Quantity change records

-------

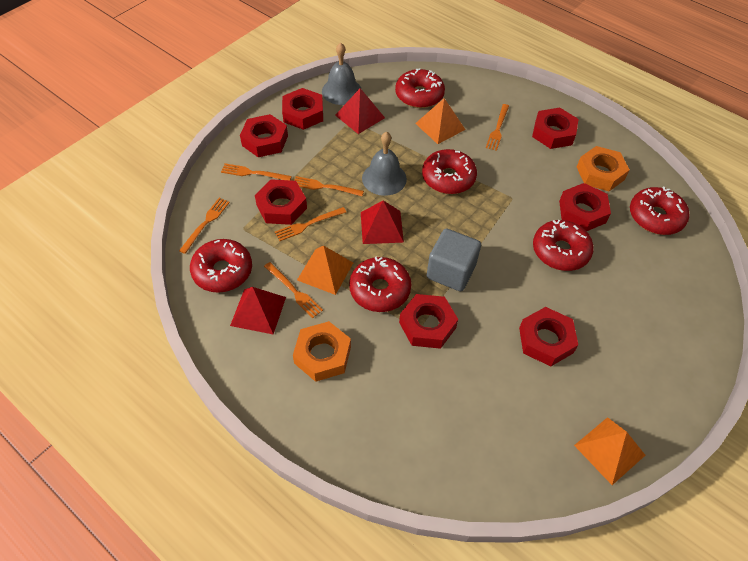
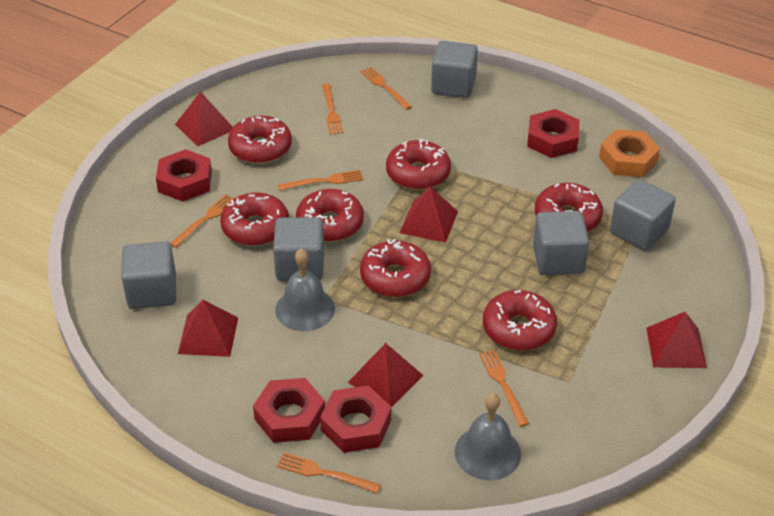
grey cube: 1 -> 5
orange nut: 2 -> 1
orange pyramid: 3 -> 0
red donut: 6 -> 7
red nut: 7 -> 4
red pyramid: 3 -> 5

-------

## Action item
Before copying the data, remove the pictures. Then repeat the rest exactly.

## Reply
grey cube: 1 -> 5
orange nut: 2 -> 1
orange pyramid: 3 -> 0
red donut: 6 -> 7
red nut: 7 -> 4
red pyramid: 3 -> 5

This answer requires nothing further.